[Object transformation records]
————

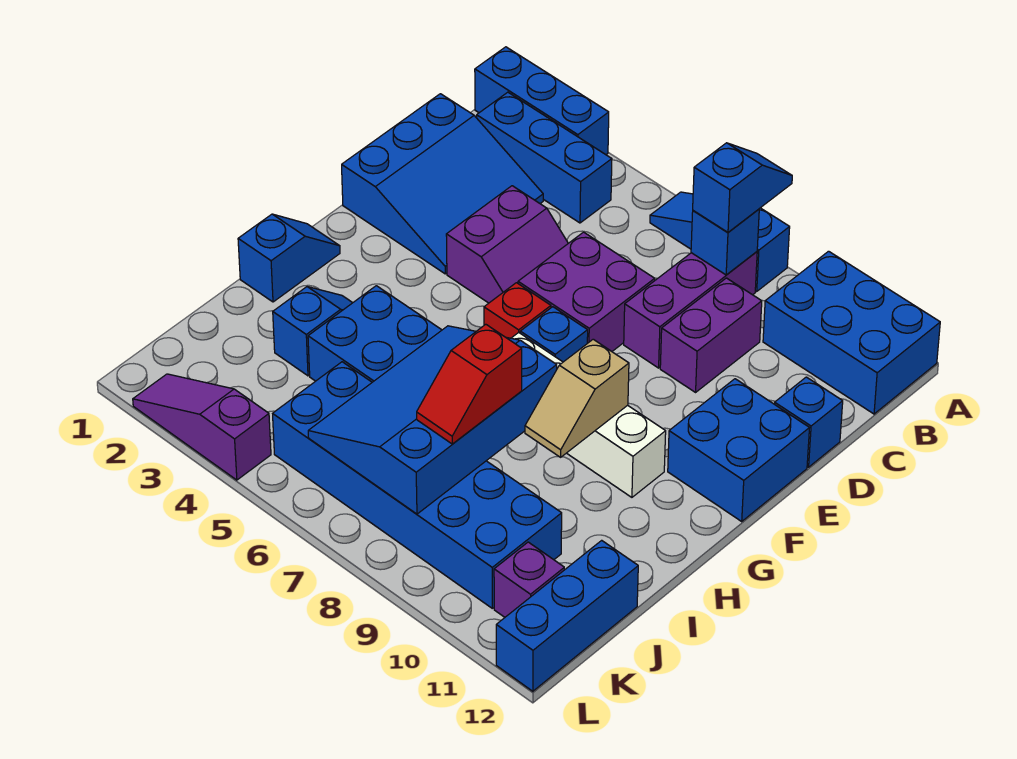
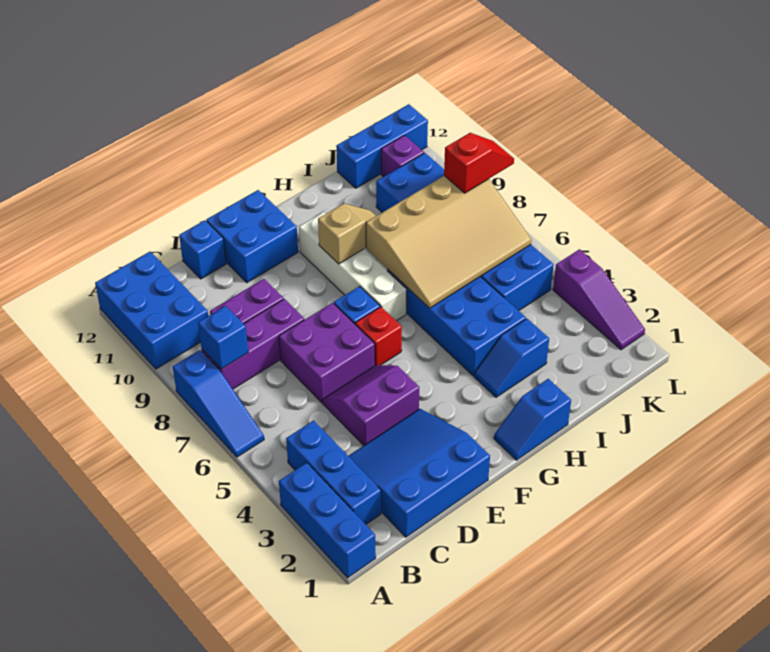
blue slope A8:B8 level 3 top B -> none
blue slope H6:K8 level 2 top 8 -> tan slope H6:K8 level 2 top 8
red slope I8:J8 level 3 top I -> red slope K8:L8 level 3 top K

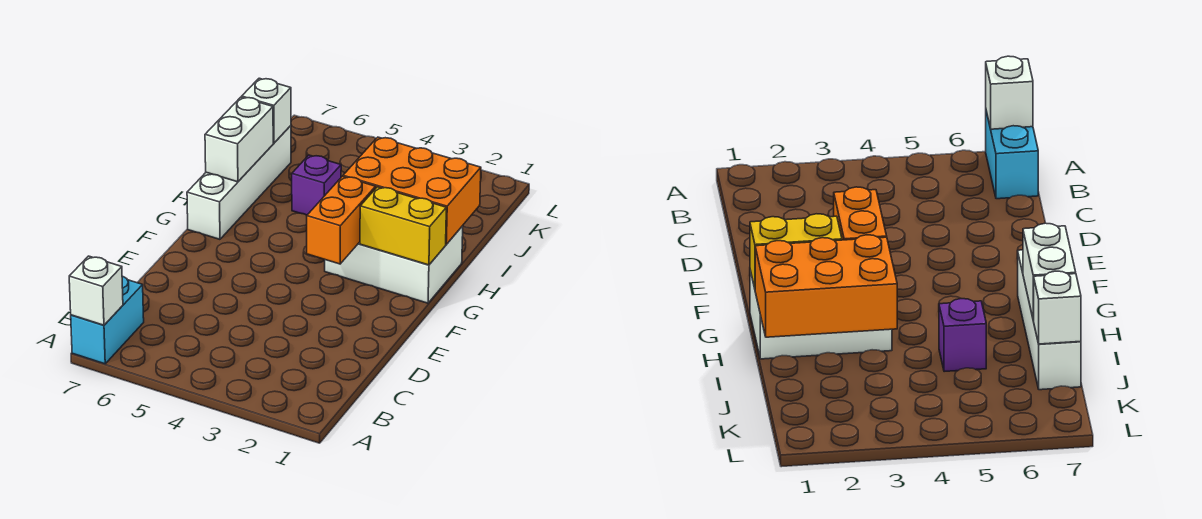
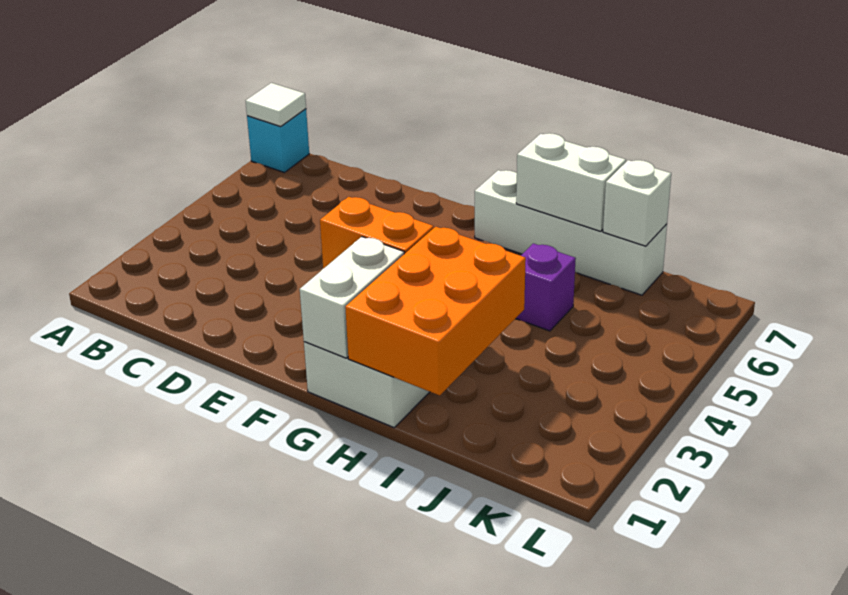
cyan brick A7:B7 level 1 -> cyan brick A7 level 1
white brick A7 level 2 -> white tile A7 level 2
yellow brick G1:G2 level 2 -> white brick G1:G2 level 2

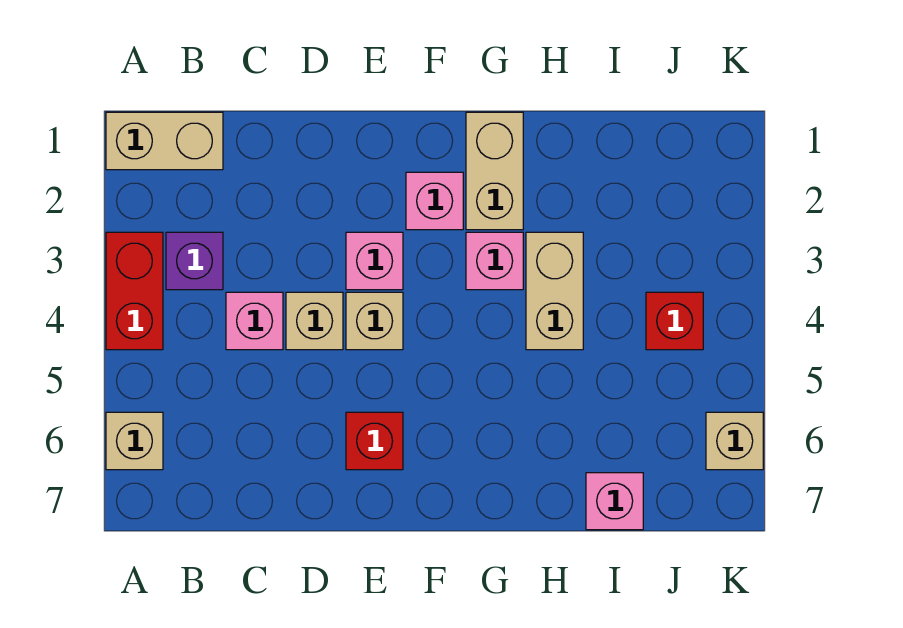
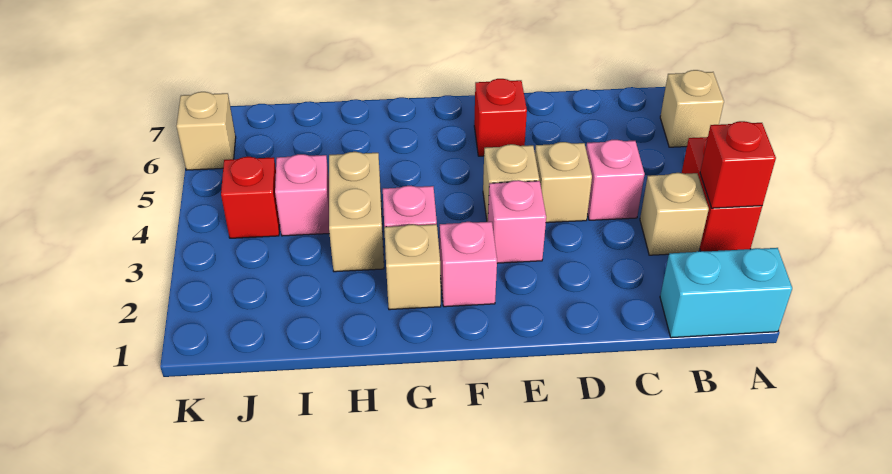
tan brick A1:B1 level 1 -> cyan brick A1:B1 level 1
none -> red brick A3 level 2
purple brick B3 level 1 -> tan brick B3 level 1
tan brick G1:G2 level 1 -> tan brick G2 level 1
pink brick I7 level 1 -> pink brick I4 level 1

————

▶ **INSTRUCTIONS FOR THE TASK**:
Locate the line with "tan brick G1:G2" in the entries above; extract it and every line after it, verbatim.

▶ **SOLUTION TO THE PROBLEM**:
tan brick G1:G2 level 1 -> tan brick G2 level 1
pink brick I7 level 1 -> pink brick I4 level 1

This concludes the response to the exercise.